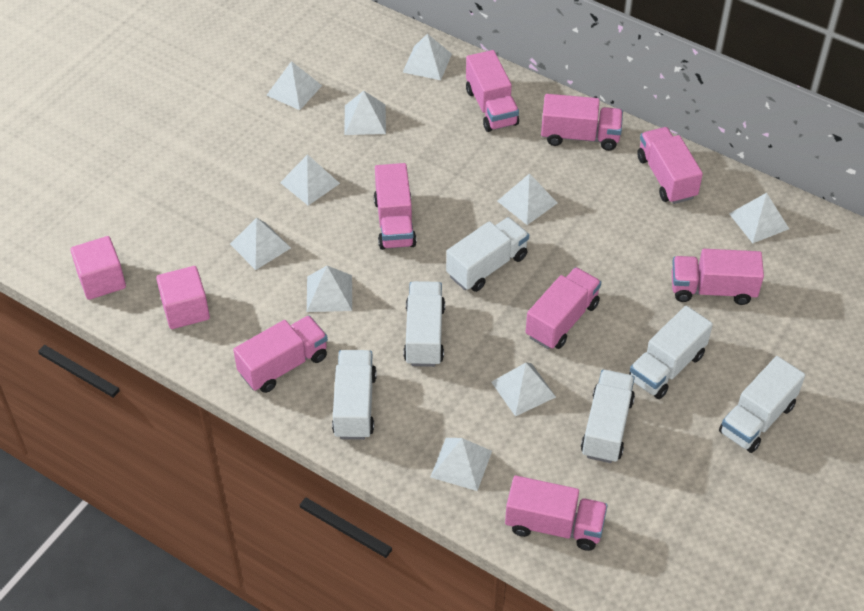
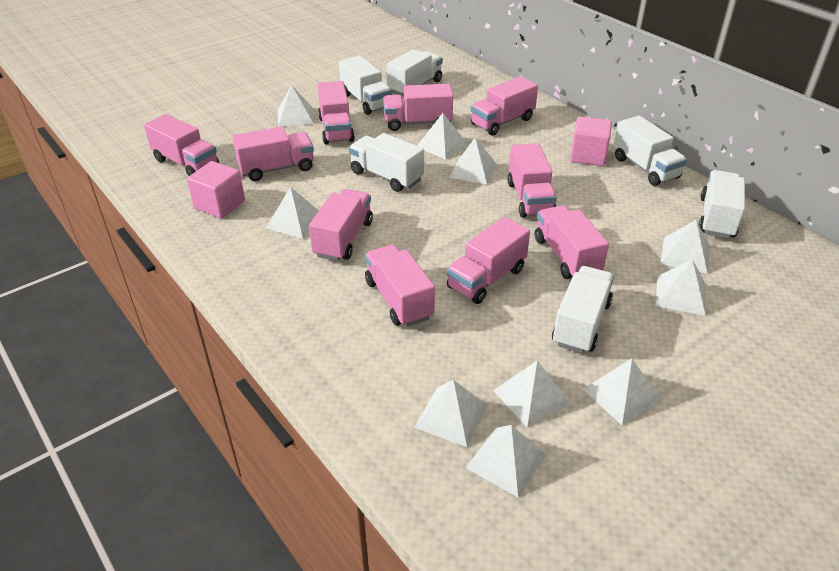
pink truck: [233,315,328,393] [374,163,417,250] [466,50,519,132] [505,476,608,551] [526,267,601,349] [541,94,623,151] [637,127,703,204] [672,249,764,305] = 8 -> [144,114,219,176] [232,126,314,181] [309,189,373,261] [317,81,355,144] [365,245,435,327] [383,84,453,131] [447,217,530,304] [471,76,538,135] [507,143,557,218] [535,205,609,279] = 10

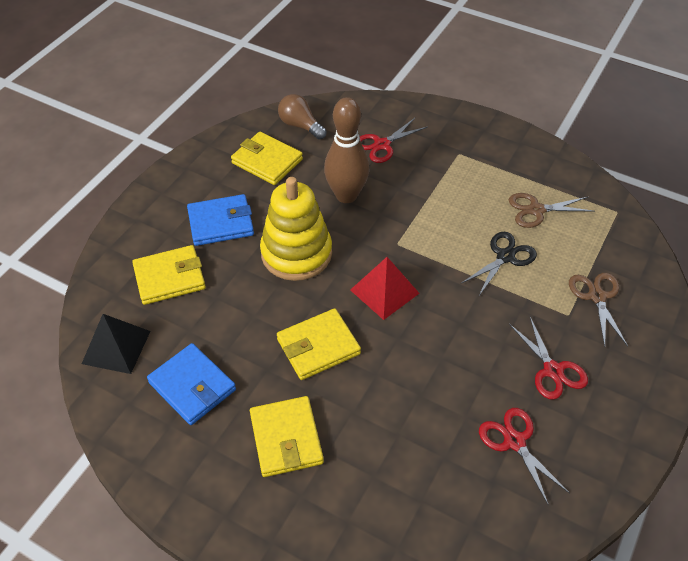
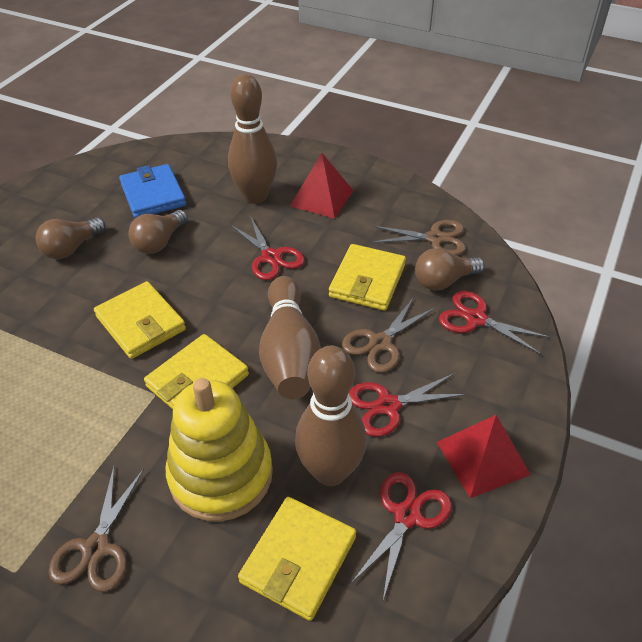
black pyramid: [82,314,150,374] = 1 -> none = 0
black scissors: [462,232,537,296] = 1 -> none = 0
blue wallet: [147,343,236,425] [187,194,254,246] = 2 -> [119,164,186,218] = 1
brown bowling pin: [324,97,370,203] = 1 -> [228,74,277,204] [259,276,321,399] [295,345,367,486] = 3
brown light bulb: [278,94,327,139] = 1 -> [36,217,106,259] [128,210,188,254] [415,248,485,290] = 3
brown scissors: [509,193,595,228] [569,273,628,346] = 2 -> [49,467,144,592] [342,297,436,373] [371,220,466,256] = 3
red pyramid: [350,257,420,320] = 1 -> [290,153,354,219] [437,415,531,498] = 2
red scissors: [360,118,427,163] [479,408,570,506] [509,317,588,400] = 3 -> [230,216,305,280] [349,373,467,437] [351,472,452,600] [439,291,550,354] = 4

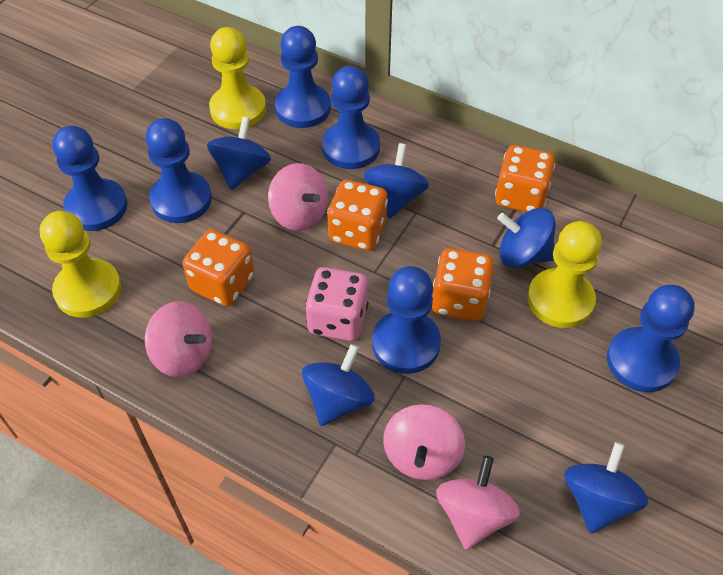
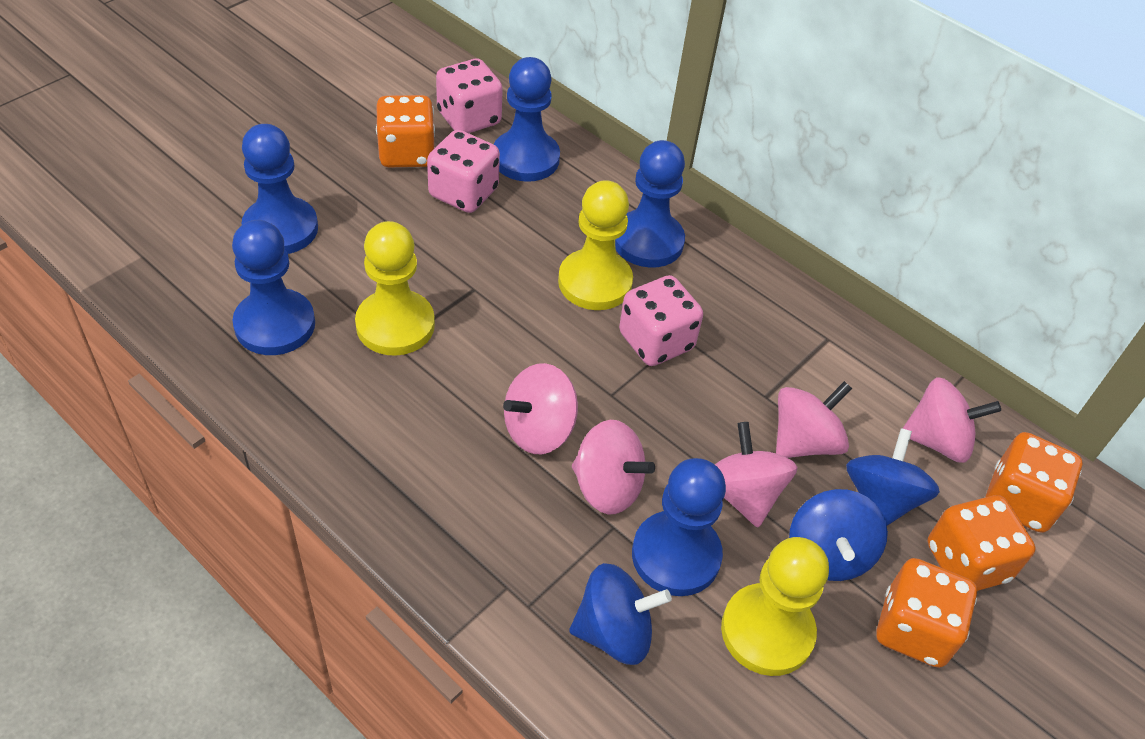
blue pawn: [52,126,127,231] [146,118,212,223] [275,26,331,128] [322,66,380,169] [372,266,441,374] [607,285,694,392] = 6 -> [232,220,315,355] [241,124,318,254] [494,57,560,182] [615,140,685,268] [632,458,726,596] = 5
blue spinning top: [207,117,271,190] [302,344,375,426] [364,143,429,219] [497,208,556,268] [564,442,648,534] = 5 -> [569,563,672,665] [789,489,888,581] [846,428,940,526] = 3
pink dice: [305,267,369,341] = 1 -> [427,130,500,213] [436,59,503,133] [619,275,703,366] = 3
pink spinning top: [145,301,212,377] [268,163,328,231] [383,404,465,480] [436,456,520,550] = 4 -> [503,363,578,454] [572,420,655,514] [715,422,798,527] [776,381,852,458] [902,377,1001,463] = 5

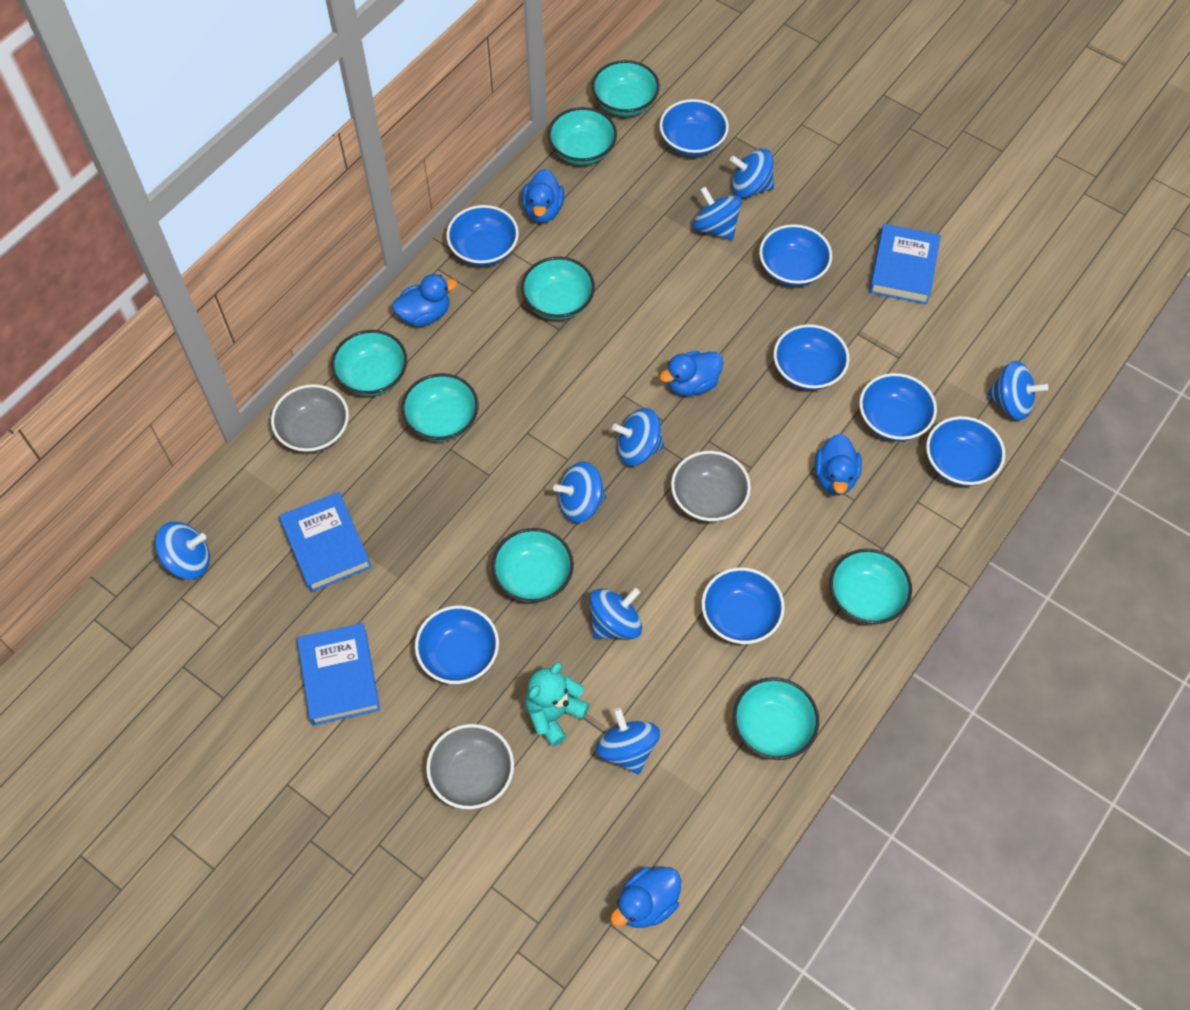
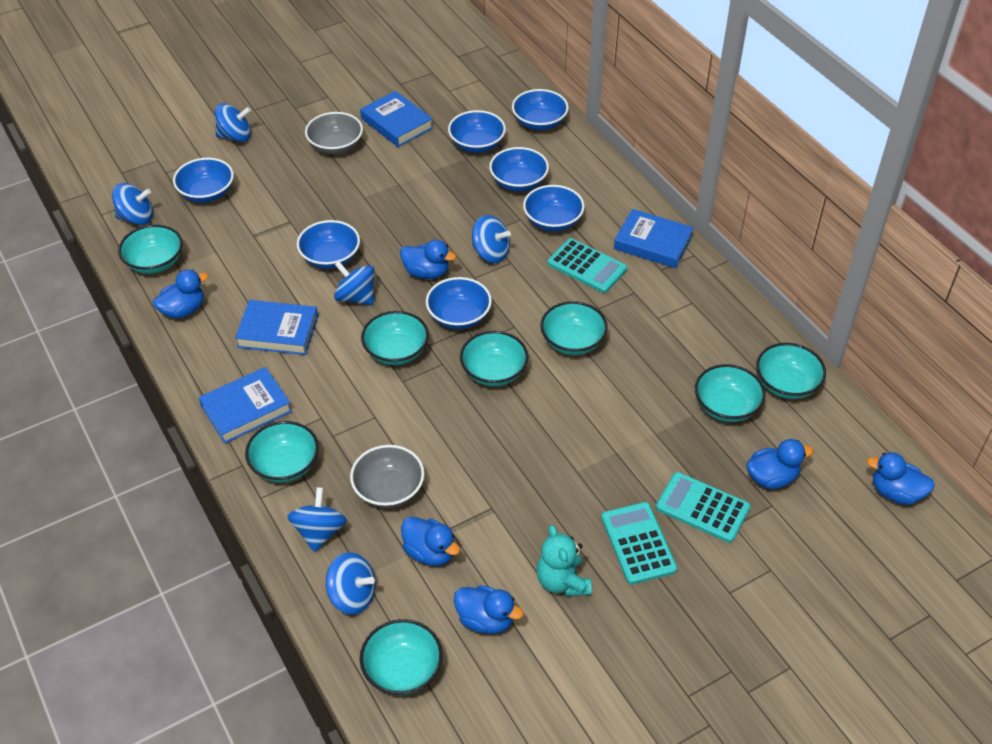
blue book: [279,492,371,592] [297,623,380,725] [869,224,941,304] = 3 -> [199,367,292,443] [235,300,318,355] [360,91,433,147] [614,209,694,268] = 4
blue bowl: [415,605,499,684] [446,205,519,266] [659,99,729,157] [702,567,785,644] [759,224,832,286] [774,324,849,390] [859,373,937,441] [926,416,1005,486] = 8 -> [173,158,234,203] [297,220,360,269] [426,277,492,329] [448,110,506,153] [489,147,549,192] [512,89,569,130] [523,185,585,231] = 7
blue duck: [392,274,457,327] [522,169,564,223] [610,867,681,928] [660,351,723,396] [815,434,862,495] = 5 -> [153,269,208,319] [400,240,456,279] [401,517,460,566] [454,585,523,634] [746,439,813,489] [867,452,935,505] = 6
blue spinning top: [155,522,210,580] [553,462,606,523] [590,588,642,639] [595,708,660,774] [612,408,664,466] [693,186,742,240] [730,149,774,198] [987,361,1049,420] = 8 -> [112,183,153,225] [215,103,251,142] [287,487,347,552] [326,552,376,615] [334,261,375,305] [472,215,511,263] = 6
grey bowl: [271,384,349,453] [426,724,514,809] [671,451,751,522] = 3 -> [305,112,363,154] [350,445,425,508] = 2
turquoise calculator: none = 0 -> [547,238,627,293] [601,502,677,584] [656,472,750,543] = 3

→ YOUR INSTRUCTIONS
Search the entries above for the string "none", and report each line where it occurs.

→ RESPONSE TO THE TASK
black pyramid: [82,314,150,374] = 1 -> none = 0
black scissors: [462,232,537,296] = 1 -> none = 0
turquoise calculator: none = 0 -> [547,238,627,293] [601,502,677,584] [656,472,750,543] = 3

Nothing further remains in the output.